(Directions)
Once you reach the line containing "(401, 748) = (552, 498): grey" in the data below, restate each line word for word up to and including the one containing "(622, 742) = (666, 449): none -> black vase".
(Data provided begins)
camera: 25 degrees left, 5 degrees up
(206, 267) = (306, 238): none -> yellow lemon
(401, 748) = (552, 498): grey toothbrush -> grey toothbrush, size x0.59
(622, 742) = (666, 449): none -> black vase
(Data provided ends)
(Data provided begins)
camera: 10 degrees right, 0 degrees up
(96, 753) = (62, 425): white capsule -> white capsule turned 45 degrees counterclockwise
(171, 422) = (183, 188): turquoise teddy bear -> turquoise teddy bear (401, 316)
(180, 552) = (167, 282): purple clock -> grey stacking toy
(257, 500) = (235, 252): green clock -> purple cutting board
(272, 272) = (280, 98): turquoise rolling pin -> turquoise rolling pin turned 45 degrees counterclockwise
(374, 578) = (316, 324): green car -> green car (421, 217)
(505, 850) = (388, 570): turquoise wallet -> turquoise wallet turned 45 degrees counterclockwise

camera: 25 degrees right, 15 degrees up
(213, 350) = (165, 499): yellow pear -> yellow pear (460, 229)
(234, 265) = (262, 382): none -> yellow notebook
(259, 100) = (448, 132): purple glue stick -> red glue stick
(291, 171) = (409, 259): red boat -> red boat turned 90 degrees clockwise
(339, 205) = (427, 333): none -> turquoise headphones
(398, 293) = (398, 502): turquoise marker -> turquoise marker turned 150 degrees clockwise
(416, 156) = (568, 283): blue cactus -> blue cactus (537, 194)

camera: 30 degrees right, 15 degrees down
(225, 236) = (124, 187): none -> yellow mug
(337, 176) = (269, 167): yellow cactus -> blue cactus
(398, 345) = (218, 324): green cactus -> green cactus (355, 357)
(Data provided ends)
(Data provided begins)
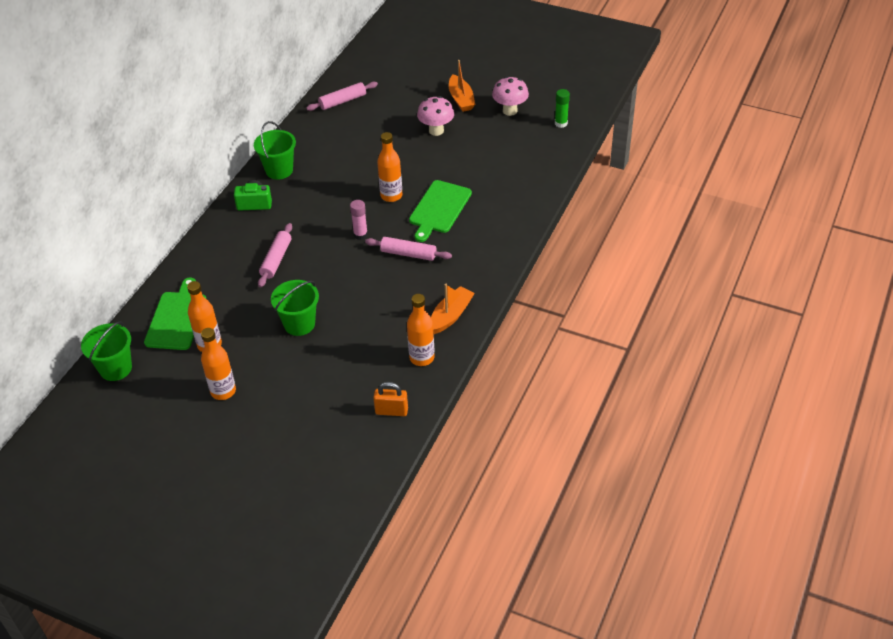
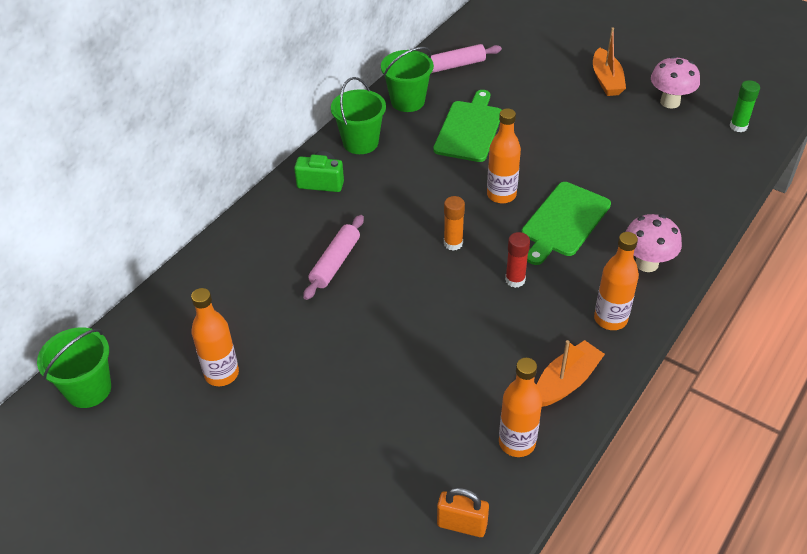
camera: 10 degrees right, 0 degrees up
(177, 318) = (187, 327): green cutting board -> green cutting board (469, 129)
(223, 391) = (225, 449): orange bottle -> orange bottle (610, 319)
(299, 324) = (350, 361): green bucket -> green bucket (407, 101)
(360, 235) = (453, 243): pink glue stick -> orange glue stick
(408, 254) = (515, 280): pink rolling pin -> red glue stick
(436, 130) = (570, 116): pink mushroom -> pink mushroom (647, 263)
(Data provided ends)
(Exercise solution)
(401, 748) = (552, 498): grey toothbrush -> grey toothbrush, size x0.59
(622, 742) = (666, 449): none -> black vase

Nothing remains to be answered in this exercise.